Excerpts from a spatial dataset
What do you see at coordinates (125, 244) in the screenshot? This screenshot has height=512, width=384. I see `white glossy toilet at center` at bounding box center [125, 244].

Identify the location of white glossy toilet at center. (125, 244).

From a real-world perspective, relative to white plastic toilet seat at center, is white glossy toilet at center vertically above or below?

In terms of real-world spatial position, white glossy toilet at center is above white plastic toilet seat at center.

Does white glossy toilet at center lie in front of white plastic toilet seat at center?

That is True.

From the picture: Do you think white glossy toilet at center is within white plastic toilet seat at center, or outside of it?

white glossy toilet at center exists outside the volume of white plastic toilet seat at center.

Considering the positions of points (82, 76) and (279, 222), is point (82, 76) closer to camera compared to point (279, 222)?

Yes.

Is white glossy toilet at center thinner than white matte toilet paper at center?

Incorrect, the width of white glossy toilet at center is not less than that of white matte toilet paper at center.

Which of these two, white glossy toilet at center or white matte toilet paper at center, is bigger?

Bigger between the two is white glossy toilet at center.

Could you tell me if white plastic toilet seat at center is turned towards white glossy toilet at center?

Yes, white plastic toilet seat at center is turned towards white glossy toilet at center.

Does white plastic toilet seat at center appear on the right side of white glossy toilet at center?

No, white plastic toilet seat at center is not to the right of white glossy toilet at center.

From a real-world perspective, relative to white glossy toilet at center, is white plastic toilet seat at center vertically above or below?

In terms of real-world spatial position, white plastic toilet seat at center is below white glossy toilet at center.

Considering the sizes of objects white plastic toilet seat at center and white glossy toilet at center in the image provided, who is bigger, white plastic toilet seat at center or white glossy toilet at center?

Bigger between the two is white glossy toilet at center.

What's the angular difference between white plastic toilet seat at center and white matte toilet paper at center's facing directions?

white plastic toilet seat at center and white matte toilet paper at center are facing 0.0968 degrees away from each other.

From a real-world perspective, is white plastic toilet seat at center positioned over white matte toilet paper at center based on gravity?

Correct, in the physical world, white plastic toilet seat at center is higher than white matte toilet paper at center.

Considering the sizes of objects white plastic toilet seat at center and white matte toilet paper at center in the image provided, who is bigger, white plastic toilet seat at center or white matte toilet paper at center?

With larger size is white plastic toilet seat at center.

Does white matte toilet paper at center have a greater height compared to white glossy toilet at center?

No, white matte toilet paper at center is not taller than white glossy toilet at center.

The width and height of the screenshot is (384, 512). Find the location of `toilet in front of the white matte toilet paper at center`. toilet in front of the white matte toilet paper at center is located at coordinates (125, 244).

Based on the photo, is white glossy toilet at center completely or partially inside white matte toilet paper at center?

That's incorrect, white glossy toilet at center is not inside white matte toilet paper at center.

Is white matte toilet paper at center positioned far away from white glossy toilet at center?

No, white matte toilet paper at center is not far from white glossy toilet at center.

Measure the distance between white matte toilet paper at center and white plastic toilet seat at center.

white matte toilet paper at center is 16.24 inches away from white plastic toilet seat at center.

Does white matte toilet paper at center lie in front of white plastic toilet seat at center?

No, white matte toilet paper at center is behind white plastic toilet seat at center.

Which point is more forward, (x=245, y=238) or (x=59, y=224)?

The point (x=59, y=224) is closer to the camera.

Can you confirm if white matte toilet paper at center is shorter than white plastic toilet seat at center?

▸ Job
Retype every one of the rows above, keeping each word, number and punctuation mark unchanged.

▸ Solution
What do you see at coordinates (125, 244) in the screenshot? This screenshot has height=512, width=384. I see `white glossy toilet at center` at bounding box center [125, 244].

Identify the location of white glossy toilet at center. (125, 244).

From a real-world perspective, relative to white plastic toilet seat at center, is white glossy toilet at center vertically above or below?

In terms of real-world spatial position, white glossy toilet at center is above white plastic toilet seat at center.

Does white glossy toilet at center lie in front of white plastic toilet seat at center?

That is True.

From the picture: Do you think white glossy toilet at center is within white plastic toilet seat at center, or outside of it?

white glossy toilet at center exists outside the volume of white plastic toilet seat at center.

Considering the positions of points (82, 76) and (279, 222), is point (82, 76) closer to camera compared to point (279, 222)?

Yes.

Is white glossy toilet at center thinner than white matte toilet paper at center?

Incorrect, the width of white glossy toilet at center is not less than that of white matte toilet paper at center.

Which of these two, white glossy toilet at center or white matte toilet paper at center, is bigger?

Bigger between the two is white glossy toilet at center.

Could you tell me if white plastic toilet seat at center is turned towards white glossy toilet at center?

Yes, white plastic toilet seat at center is turned towards white glossy toilet at center.

Does white plastic toilet seat at center appear on the right side of white glossy toilet at center?

No, white plastic toilet seat at center is not to the right of white glossy toilet at center.

From a real-world perspective, relative to white glossy toilet at center, is white plastic toilet seat at center vertically above or below?

In terms of real-world spatial position, white plastic toilet seat at center is below white glossy toilet at center.

Considering the sizes of objects white plastic toilet seat at center and white glossy toilet at center in the image provided, who is bigger, white plastic toilet seat at center or white glossy toilet at center?

Bigger between the two is white glossy toilet at center.

What's the angular difference between white plastic toilet seat at center and white matte toilet paper at center's facing directions?

white plastic toilet seat at center and white matte toilet paper at center are facing 0.0968 degrees away from each other.

From a real-world perspective, is white plastic toilet seat at center positioned over white matte toilet paper at center based on gravity?

Correct, in the physical world, white plastic toilet seat at center is higher than white matte toilet paper at center.

Considering the sizes of objects white plastic toilet seat at center and white matte toilet paper at center in the image provided, who is bigger, white plastic toilet seat at center or white matte toilet paper at center?

With larger size is white plastic toilet seat at center.

Does white matte toilet paper at center have a greater height compared to white glossy toilet at center?

No, white matte toilet paper at center is not taller than white glossy toilet at center.

The width and height of the screenshot is (384, 512). Find the location of `toilet in front of the white matte toilet paper at center`. toilet in front of the white matte toilet paper at center is located at coordinates (125, 244).

Based on the photo, is white glossy toilet at center completely or partially inside white matte toilet paper at center?

That's incorrect, white glossy toilet at center is not inside white matte toilet paper at center.

Is white matte toilet paper at center positioned far away from white glossy toilet at center?

No, white matte toilet paper at center is not far from white glossy toilet at center.

Measure the distance between white matte toilet paper at center and white plastic toilet seat at center.

white matte toilet paper at center is 16.24 inches away from white plastic toilet seat at center.

Does white matte toilet paper at center lie in front of white plastic toilet seat at center?

No, white matte toilet paper at center is behind white plastic toilet seat at center.

Which point is more forward, (x=245, y=238) or (x=59, y=224)?

The point (x=59, y=224) is closer to the camera.

Can you confirm if white matte toilet paper at center is shorter than white plastic toilet seat at center?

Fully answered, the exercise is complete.